╭─ Data to examine

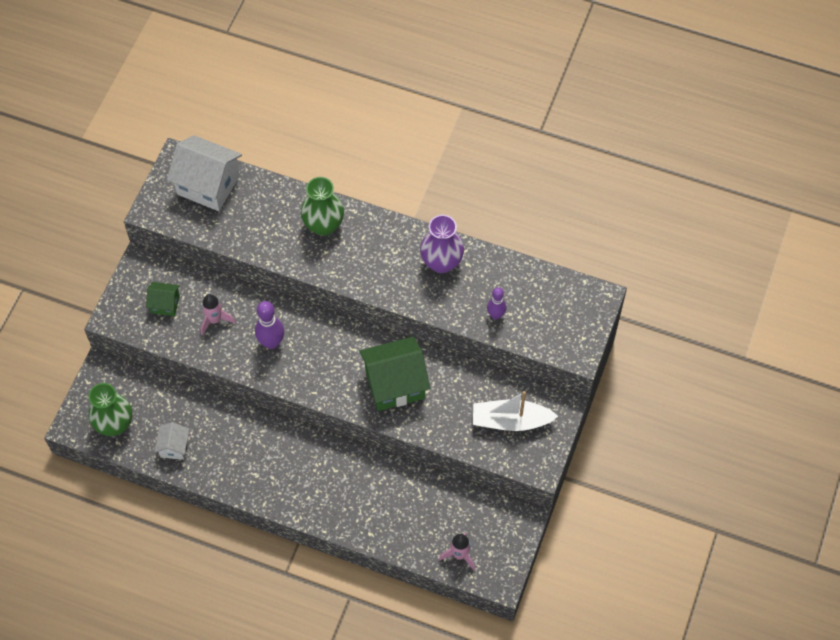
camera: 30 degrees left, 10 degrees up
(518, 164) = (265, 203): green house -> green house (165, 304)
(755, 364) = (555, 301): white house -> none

╰─
╭─ Data to examine

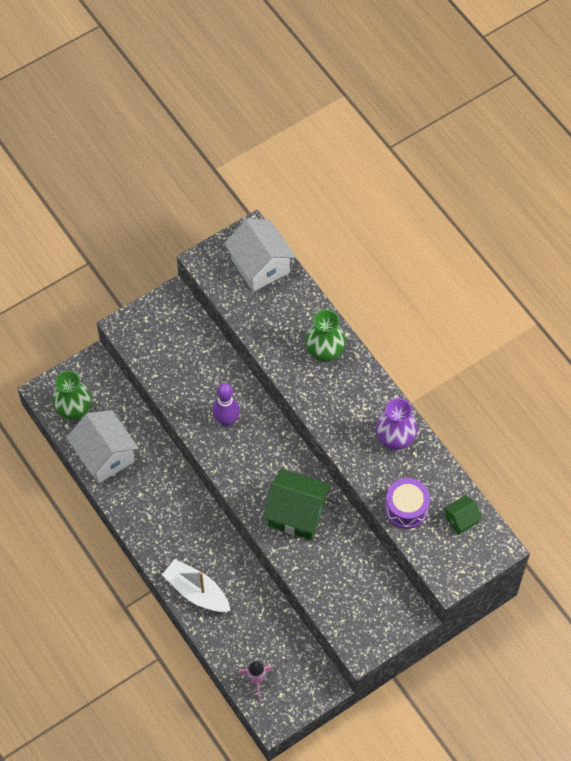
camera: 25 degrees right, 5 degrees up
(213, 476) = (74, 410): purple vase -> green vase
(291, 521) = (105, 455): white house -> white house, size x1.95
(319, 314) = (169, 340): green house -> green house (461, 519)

╰─

Exercise objective — Among the entries above, identify all lines with "white" and copy them.

Written reply —
(755, 364) = (555, 301): white house -> none
(291, 521) = (105, 455): white house -> white house, size x1.95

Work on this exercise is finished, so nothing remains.